→ DATA EXTRACT:
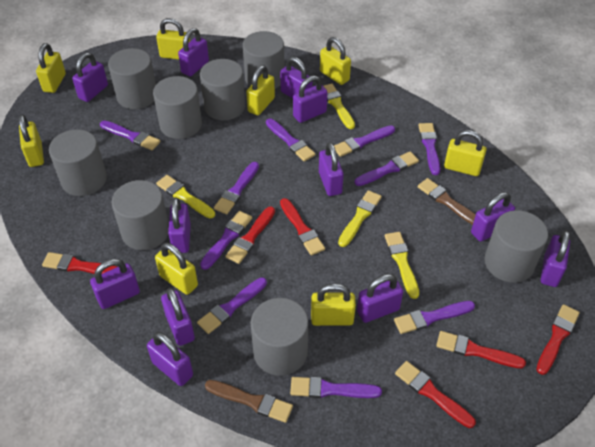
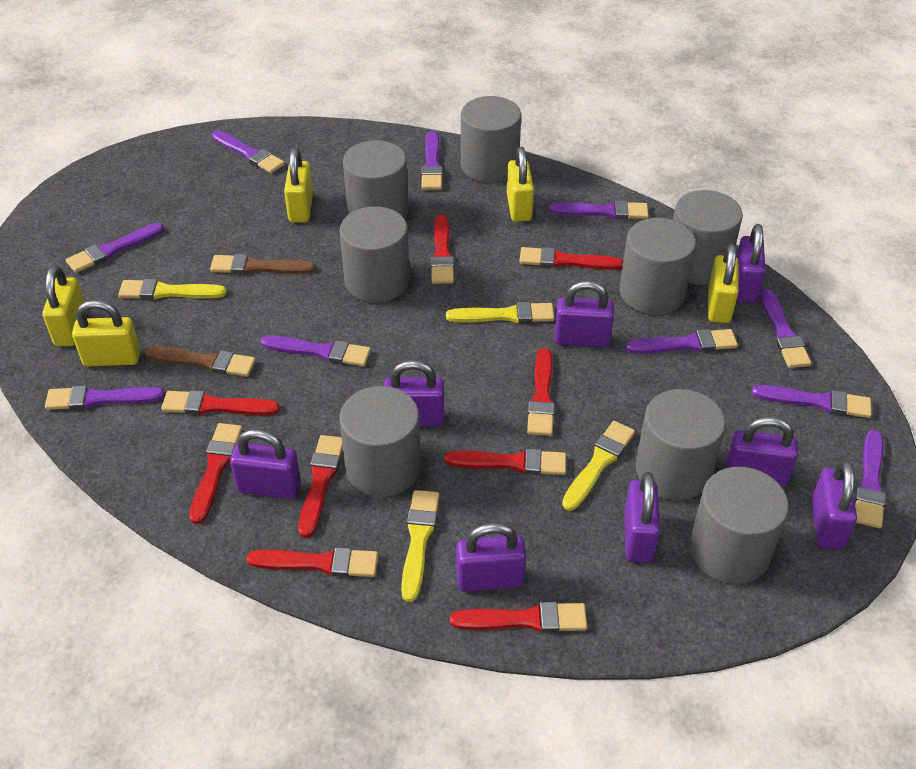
purple padlock: 12 -> 8
red brush: 6 -> 9
yellow padlock: 8 -> 5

→ GOAL OF THE EXERCISE:
What is needed is a word-for-word copy of the data, minus its pictures.

→ WORKED SOLUTION:
purple padlock: 12 -> 8
red brush: 6 -> 9
yellow padlock: 8 -> 5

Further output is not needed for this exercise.